RECORDED INFORMATION:
____________

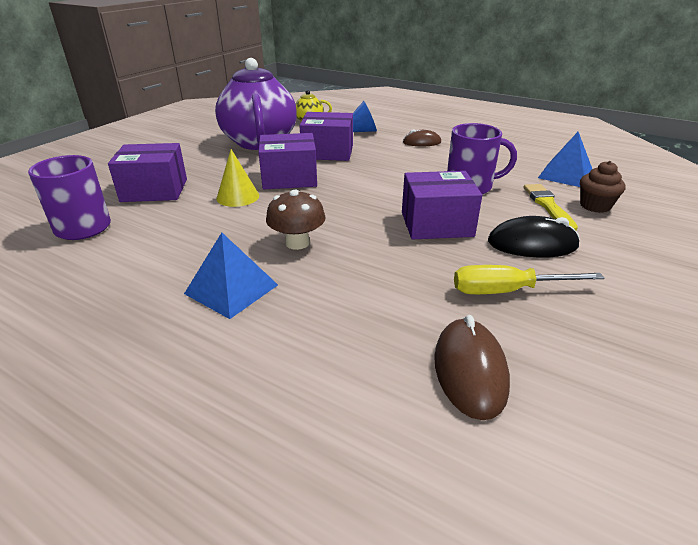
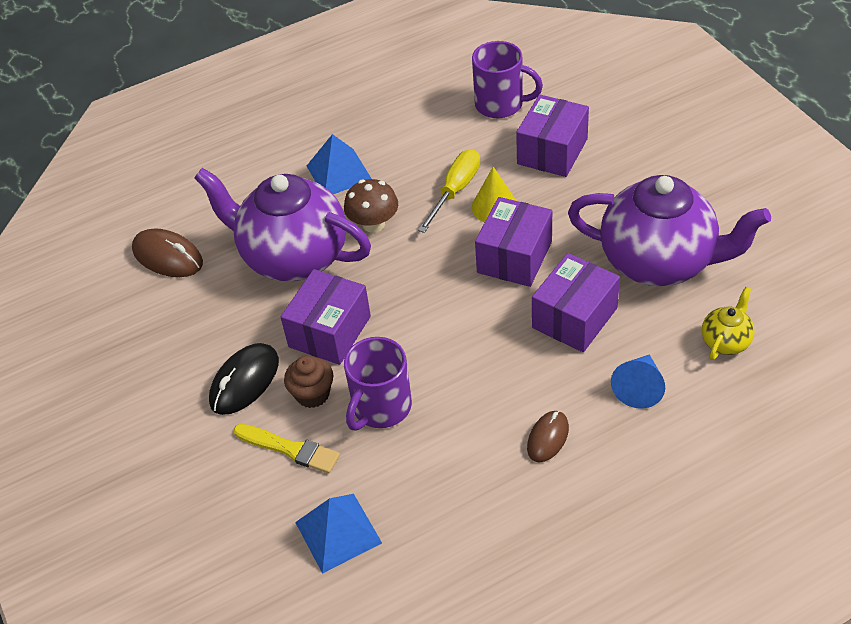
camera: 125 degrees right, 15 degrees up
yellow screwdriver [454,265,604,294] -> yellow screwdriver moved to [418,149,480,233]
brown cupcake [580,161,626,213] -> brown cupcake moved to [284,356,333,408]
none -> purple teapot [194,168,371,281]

____________

ASSIGNMENT: Which of the lines above hold the string "moved"? Copy each one.

SOLUTION TO THE PROBLEM:
yellow screwdriver [454,265,604,294] -> yellow screwdriver moved to [418,149,480,233]
brown cupcake [580,161,626,213] -> brown cupcake moved to [284,356,333,408]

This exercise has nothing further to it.